■ EXERCISE BRIEF
Reply solely with the number of lines, in the records underneath, that include the word "headphones".

■ EXTRACTED RECORDS

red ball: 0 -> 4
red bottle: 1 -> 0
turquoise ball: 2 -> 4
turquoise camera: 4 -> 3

---

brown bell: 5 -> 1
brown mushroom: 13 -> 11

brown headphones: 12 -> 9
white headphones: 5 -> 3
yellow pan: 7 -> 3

■ REPLY TO THE TASK
2